## Activity
Reproduce each record exactly, but exclude every picture.

## Records

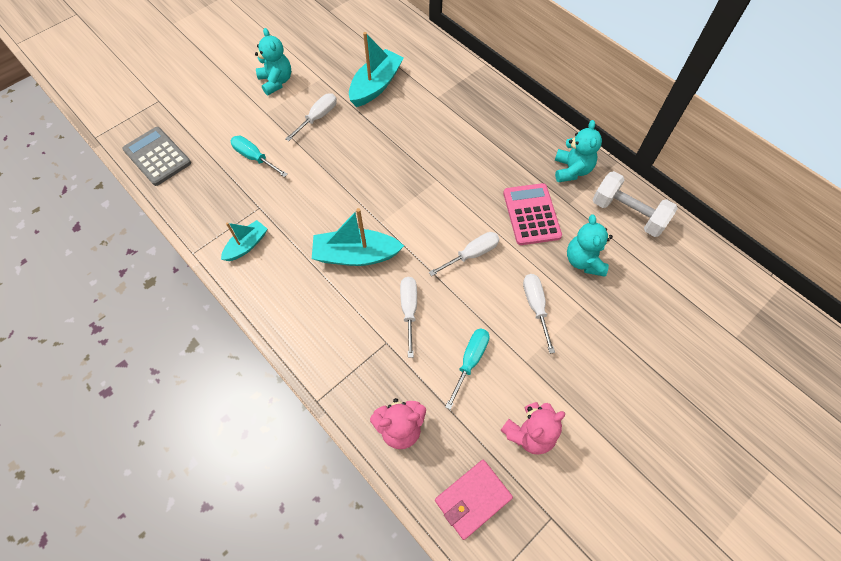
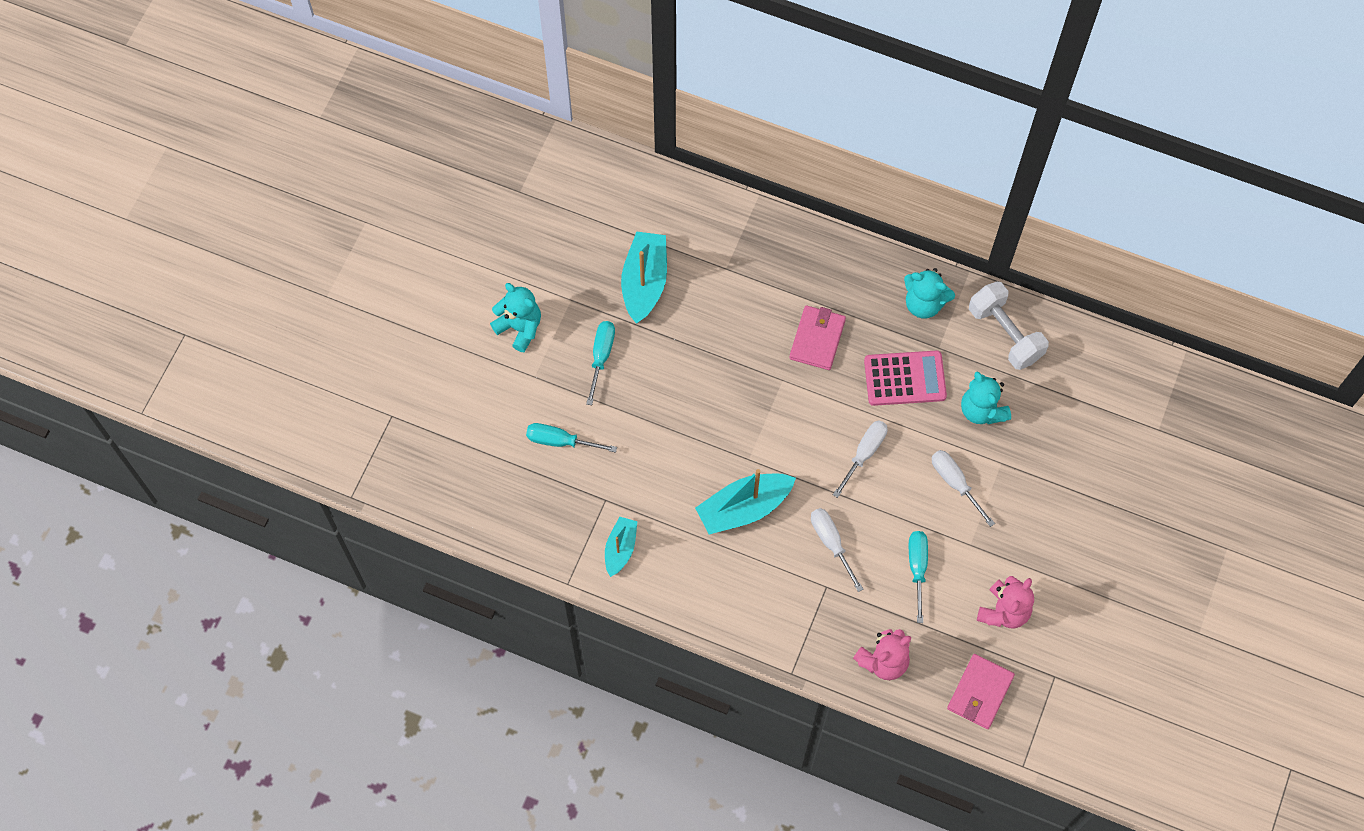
camera: 25 degrees left, 5 degrees up
(157, 156) = (445, 489): grey calculator -> none
(317, 118) = (601, 357): white screwdriver -> turquoise screwdriver
(477, 163) = (817, 339): none -> pink wallet
(531, 214) = (905, 379): pink calculator -> pink calculator turned 120 degrees clockwise
(571, 170) = (924, 303): turquoise teddy bear -> turquoise teddy bear turned 135 degrees clockwise
(627, 214) = (1005, 334): white dumbbell -> white dumbbell turned 45 degrees clockwise

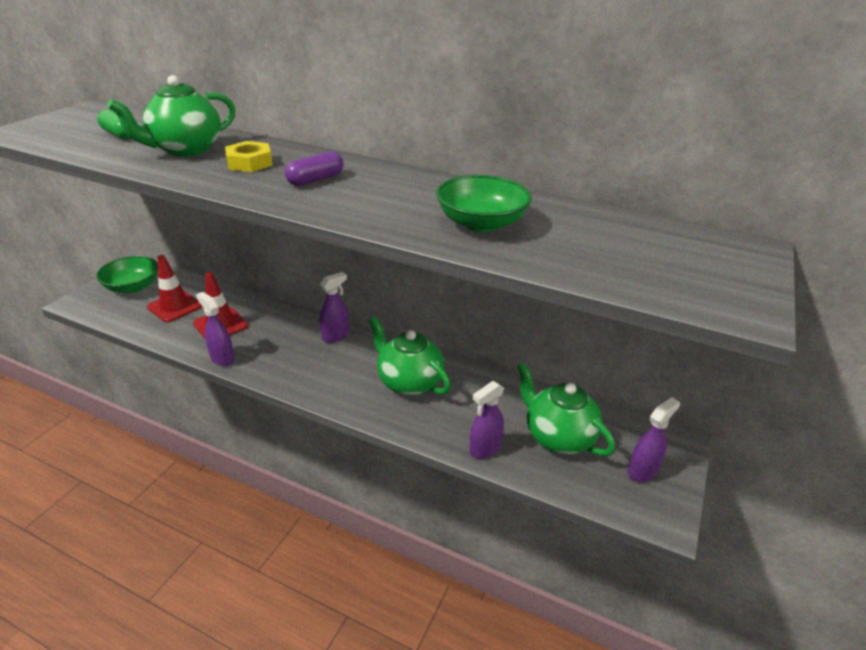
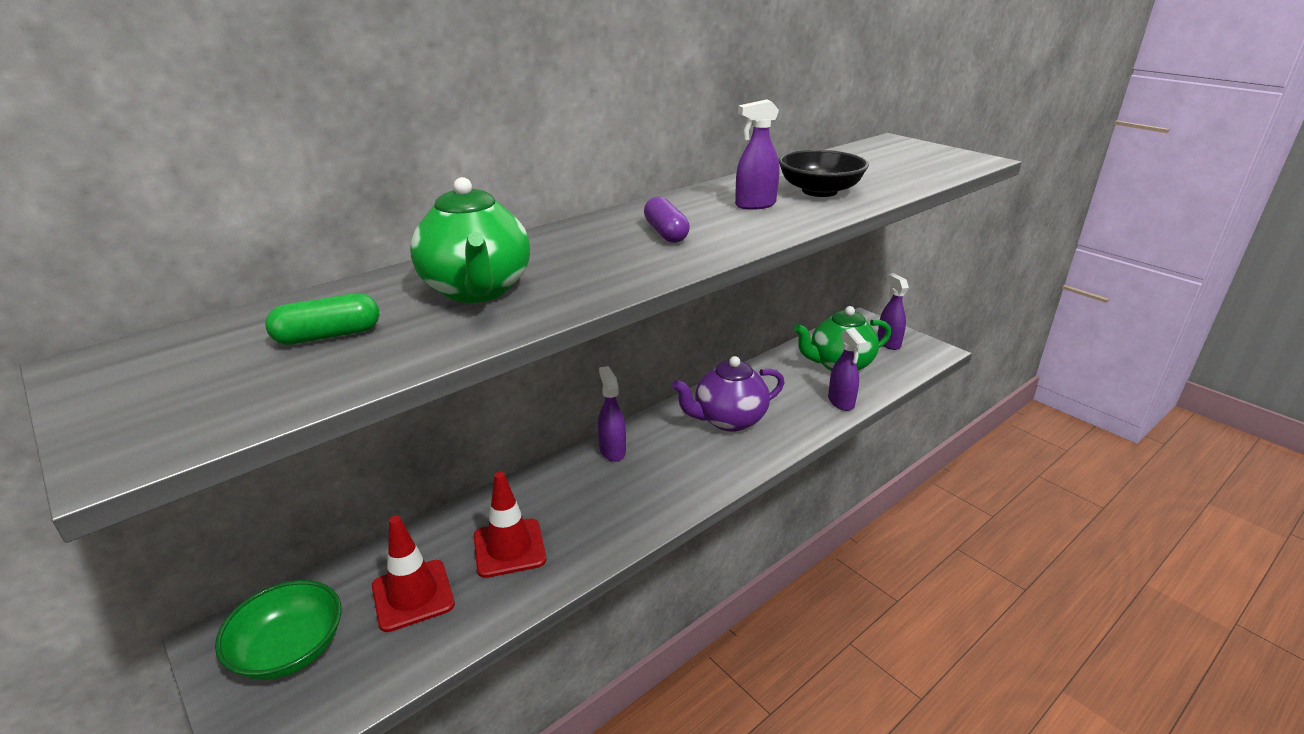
camera: 65 degrees left, 5 degrees down
(222, 358) = (594, 555): purple spray bottle -> purple spray bottle (755, 205)
(250, 163) = (576, 258): yellow nut -> none
(409, 382) = (728, 420): green teapot -> purple teapot
(481, 223) = (819, 191): green bowl -> black bowl

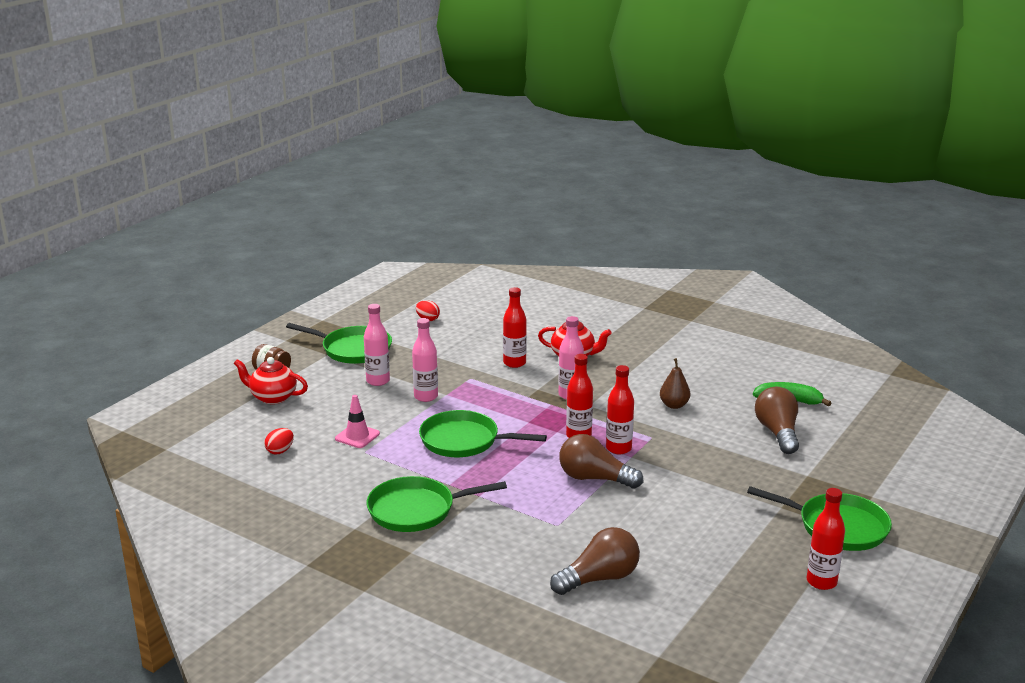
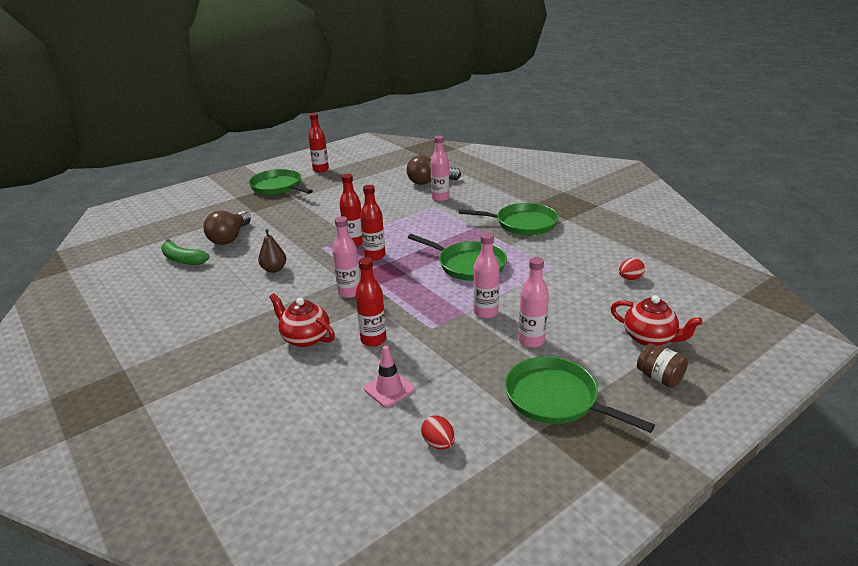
camera: 160 degrees left, 5 degrees up
(357, 436) = (560, 282): pink traffic cone -> pink traffic cone (389, 389)
(558, 542) = (440, 198): none -> pink bottle
(594, 478) = (389, 226): brown light bulb -> none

## Written response
camera: 25 degrees left, 5 degrees up
(157, 156) = (445, 489): grey calculator -> none
(317, 118) = (601, 357): white screwdriver -> turquoise screwdriver
(477, 163) = (817, 339): none -> pink wallet
(531, 214) = (905, 379): pink calculator -> pink calculator turned 120 degrees clockwise
(571, 170) = (924, 303): turquoise teddy bear -> turquoise teddy bear turned 135 degrees clockwise
(627, 214) = (1005, 334): white dumbbell -> white dumbbell turned 45 degrees clockwise

camera: 65 degrees left, 5 degrees down
(222, 358) = (594, 555): purple spray bottle -> purple spray bottle (755, 205)
(250, 163) = (576, 258): yellow nut -> none
(409, 382) = (728, 420): green teapot -> purple teapot
(481, 223) = (819, 191): green bowl -> black bowl

camera: 160 degrees left, 5 degrees up
(357, 436) = (560, 282): pink traffic cone -> pink traffic cone (389, 389)
(558, 542) = (440, 198): none -> pink bottle
(594, 478) = (389, 226): brown light bulb -> none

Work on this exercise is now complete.